DIRECTIVE: Convert every line of the data below into a JSON list of strings, one string per line, leaving out blank lines and the pictures.

** start DATA FOR PROCESSING **

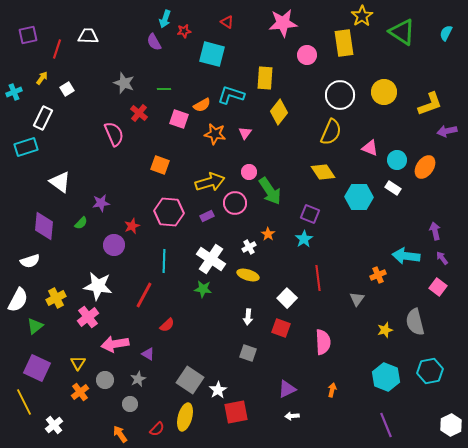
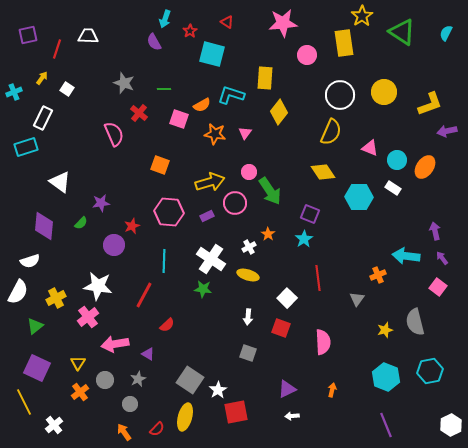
red star at (184, 31): moved 6 px right; rotated 24 degrees counterclockwise
white square at (67, 89): rotated 24 degrees counterclockwise
white semicircle at (18, 300): moved 8 px up
orange arrow at (120, 434): moved 4 px right, 2 px up
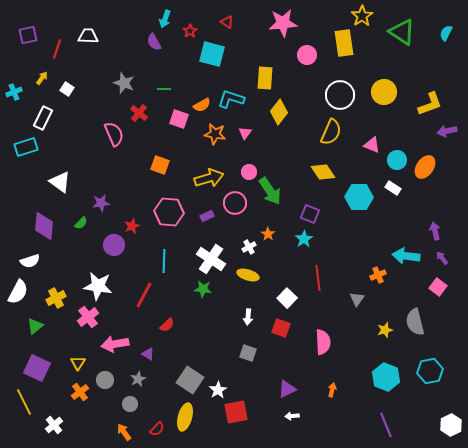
cyan L-shape at (231, 95): moved 4 px down
pink triangle at (370, 148): moved 2 px right, 3 px up
yellow arrow at (210, 182): moved 1 px left, 4 px up
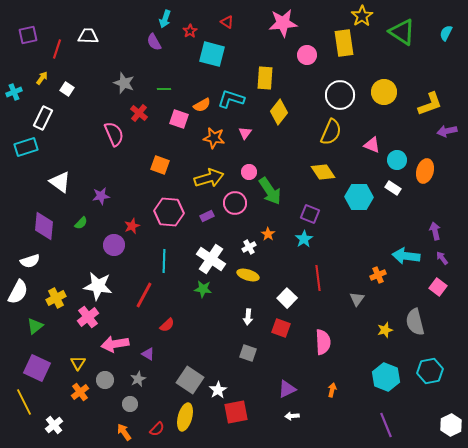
orange star at (215, 134): moved 1 px left, 4 px down
orange ellipse at (425, 167): moved 4 px down; rotated 20 degrees counterclockwise
purple star at (101, 203): moved 7 px up
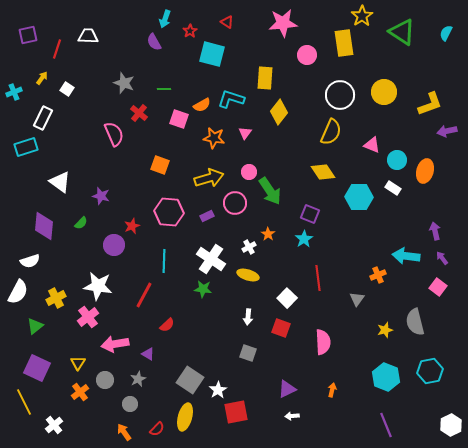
purple star at (101, 196): rotated 24 degrees clockwise
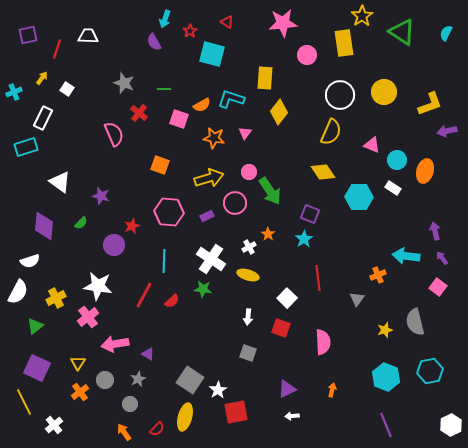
red semicircle at (167, 325): moved 5 px right, 24 px up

** end DATA FOR PROCESSING **

RESPONSE:
[
  "red star at (184, 31): moved 6 px right; rotated 24 degrees counterclockwise",
  "white square at (67, 89): rotated 24 degrees counterclockwise",
  "white semicircle at (18, 300): moved 8 px up",
  "orange arrow at (120, 434): moved 4 px right, 2 px up",
  "cyan L-shape at (231, 95): moved 4 px down",
  "pink triangle at (370, 148): moved 2 px right, 3 px up",
  "yellow arrow at (210, 182): moved 1 px left, 4 px up",
  "orange star at (215, 134): moved 1 px left, 4 px down",
  "orange ellipse at (425, 167): moved 4 px down; rotated 20 degrees counterclockwise",
  "purple star at (101, 203): moved 7 px up",
  "purple star at (101, 196): rotated 24 degrees clockwise",
  "red semicircle at (167, 325): moved 5 px right, 24 px up"
]